[Dataset excerpt]
_____

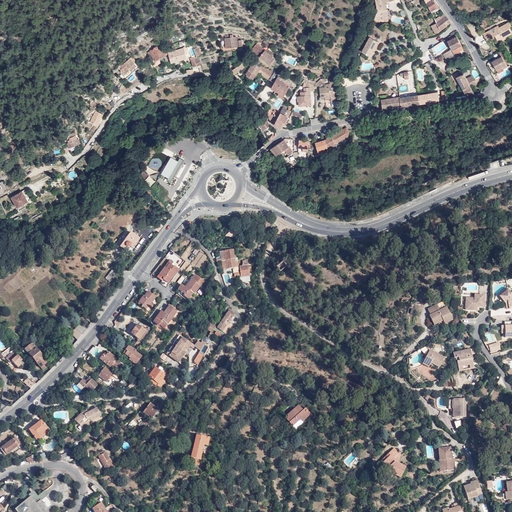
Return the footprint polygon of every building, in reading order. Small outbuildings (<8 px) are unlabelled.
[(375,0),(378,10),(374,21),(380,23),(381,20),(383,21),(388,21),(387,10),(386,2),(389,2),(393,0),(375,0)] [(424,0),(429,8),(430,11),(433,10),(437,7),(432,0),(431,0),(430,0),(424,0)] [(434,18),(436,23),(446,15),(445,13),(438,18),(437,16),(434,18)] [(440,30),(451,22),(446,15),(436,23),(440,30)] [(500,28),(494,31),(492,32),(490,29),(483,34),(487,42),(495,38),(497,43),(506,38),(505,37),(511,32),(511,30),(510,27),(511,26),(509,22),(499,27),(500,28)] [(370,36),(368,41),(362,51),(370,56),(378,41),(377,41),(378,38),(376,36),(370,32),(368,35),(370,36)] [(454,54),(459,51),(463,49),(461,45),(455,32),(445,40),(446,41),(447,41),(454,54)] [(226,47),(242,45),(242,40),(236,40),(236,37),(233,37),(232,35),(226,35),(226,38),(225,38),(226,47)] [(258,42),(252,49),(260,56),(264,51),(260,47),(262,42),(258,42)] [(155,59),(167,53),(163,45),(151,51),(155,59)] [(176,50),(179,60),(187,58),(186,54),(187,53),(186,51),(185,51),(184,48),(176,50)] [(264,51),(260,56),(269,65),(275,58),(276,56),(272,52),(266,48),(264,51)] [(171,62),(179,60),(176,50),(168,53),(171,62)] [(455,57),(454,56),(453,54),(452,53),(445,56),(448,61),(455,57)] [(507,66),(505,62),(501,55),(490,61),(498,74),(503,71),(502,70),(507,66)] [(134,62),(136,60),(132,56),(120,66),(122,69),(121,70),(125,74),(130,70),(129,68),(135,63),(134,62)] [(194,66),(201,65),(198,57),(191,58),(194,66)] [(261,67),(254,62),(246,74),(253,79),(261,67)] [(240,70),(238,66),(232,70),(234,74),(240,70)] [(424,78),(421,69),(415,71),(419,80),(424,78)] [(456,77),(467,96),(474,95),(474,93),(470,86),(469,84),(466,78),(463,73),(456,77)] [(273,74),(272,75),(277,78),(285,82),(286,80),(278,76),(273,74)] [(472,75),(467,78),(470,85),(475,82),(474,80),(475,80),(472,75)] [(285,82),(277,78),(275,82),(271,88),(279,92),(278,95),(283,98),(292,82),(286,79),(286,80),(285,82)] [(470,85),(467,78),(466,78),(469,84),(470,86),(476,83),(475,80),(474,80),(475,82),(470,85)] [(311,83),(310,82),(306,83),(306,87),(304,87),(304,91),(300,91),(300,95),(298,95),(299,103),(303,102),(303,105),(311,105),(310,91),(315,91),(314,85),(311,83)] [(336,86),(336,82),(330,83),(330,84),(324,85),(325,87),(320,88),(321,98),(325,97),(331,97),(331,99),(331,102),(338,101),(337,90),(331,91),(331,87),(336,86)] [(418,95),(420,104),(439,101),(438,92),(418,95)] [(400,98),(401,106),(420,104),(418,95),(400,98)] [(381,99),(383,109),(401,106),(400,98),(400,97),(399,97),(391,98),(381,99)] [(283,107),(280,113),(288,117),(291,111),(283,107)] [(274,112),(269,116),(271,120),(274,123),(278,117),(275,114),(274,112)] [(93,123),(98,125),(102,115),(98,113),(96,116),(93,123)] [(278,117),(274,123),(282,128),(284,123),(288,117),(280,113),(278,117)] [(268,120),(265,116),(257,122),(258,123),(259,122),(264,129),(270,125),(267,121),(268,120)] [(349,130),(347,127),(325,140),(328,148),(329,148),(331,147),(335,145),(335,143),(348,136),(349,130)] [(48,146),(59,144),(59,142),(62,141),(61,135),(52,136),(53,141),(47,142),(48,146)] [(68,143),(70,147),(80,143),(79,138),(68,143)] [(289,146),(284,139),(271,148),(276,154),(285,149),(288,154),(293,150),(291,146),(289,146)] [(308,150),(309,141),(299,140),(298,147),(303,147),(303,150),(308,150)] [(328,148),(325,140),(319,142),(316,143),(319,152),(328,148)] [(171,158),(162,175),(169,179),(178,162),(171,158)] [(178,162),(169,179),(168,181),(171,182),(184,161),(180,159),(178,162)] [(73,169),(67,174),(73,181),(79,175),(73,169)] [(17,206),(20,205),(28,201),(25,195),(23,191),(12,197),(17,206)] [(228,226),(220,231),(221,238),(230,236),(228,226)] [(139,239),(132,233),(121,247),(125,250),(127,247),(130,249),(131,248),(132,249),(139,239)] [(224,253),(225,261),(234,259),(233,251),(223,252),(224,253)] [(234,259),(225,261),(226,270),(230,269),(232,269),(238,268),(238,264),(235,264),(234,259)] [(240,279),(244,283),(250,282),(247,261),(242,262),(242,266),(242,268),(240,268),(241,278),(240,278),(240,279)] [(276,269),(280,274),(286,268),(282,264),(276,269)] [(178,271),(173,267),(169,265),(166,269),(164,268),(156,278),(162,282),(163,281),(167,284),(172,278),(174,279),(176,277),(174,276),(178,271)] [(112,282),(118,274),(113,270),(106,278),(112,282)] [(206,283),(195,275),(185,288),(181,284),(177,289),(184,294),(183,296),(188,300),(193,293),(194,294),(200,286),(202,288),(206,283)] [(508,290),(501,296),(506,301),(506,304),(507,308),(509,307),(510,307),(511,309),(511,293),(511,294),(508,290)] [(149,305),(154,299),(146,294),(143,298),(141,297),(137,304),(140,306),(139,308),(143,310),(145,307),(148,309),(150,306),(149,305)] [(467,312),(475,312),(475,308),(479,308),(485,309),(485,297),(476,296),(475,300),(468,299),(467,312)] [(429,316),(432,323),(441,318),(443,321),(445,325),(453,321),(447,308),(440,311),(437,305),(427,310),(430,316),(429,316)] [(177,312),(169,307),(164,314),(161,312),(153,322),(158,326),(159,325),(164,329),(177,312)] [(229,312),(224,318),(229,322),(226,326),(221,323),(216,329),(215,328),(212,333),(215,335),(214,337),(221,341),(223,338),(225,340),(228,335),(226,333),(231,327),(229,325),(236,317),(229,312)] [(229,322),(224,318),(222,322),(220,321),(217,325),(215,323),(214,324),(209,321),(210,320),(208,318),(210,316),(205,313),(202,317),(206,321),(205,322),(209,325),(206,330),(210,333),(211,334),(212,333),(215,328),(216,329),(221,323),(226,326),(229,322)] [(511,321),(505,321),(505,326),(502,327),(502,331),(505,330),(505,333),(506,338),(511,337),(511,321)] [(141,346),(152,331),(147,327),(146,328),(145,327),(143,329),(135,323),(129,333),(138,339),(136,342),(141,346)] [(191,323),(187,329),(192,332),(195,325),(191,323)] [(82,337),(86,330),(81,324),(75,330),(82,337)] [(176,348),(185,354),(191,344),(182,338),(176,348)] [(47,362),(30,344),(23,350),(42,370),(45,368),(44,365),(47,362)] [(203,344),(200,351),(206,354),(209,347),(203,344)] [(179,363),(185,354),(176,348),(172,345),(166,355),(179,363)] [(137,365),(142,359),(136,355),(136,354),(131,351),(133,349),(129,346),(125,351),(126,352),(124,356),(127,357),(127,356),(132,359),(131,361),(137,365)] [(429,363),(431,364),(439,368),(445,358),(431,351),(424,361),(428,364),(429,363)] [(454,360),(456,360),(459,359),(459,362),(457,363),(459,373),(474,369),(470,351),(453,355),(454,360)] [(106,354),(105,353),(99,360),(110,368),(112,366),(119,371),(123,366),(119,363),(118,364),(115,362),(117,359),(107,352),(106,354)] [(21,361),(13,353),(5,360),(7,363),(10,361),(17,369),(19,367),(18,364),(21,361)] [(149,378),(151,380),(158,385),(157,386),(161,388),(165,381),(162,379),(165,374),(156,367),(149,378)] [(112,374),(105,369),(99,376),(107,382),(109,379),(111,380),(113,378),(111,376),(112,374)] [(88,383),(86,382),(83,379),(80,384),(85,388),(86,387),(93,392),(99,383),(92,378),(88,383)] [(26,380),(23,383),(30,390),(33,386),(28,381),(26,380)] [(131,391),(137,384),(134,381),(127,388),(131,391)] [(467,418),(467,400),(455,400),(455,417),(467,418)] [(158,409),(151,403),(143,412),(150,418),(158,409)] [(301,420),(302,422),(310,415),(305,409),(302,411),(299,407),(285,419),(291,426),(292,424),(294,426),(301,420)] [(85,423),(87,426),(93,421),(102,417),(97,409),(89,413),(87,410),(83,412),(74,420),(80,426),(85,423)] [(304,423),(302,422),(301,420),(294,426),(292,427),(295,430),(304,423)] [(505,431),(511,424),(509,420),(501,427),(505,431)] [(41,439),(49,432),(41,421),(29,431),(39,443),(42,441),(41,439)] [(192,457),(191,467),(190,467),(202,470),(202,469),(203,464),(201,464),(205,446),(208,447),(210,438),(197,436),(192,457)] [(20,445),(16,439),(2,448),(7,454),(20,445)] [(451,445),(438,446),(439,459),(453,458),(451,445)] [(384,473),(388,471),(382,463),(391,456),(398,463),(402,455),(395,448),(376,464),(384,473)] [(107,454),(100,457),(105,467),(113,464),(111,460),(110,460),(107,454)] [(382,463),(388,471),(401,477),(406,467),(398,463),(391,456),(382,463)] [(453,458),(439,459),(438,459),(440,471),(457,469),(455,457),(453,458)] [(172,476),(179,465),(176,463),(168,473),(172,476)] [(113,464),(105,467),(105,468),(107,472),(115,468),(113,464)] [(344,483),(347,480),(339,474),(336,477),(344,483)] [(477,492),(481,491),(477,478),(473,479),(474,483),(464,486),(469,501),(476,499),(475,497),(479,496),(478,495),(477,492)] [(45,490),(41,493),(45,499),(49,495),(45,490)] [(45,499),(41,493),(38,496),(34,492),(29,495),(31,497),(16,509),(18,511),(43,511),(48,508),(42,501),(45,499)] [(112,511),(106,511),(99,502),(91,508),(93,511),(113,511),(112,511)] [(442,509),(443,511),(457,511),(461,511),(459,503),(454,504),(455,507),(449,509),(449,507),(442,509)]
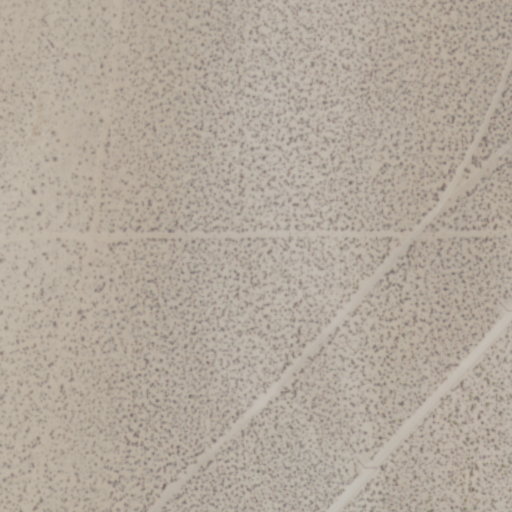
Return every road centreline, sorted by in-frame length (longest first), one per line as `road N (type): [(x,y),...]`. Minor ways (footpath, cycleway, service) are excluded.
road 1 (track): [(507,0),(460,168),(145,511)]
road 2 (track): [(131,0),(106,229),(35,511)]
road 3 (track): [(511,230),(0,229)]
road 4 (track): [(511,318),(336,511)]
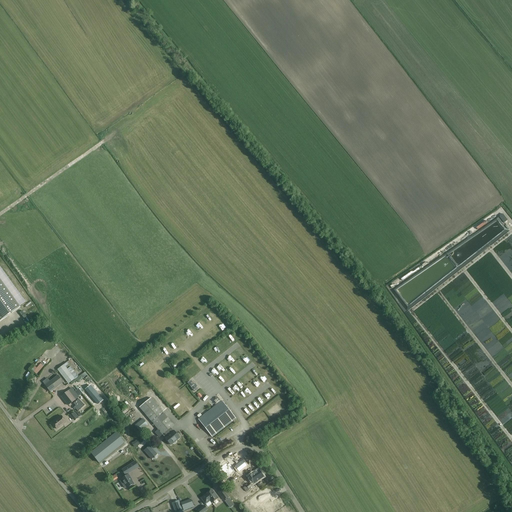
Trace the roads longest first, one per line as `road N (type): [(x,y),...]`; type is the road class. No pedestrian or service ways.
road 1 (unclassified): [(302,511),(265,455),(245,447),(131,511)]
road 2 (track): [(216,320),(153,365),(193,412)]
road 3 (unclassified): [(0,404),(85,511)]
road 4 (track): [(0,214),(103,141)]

_____

- _Work to complete_
Arrange the lines from the one containing "Trace the roads" through the end of the material, inclusive, as a JSON list of strings, one string per line, with blank lines omitted.

- _Result of the exercise_
[
  "Trace the roads longest first, one per line as `road N (type): [(x,y),...]`; type is the road class. No pedestrian or service ways.",
  "road 1 (unclassified): [(302,511),(265,455),(245,447),(131,511)]",
  "road 2 (track): [(216,320),(153,365),(193,412)]",
  "road 3 (unclassified): [(0,404),(85,511)]",
  "road 4 (track): [(0,214),(103,141)]"
]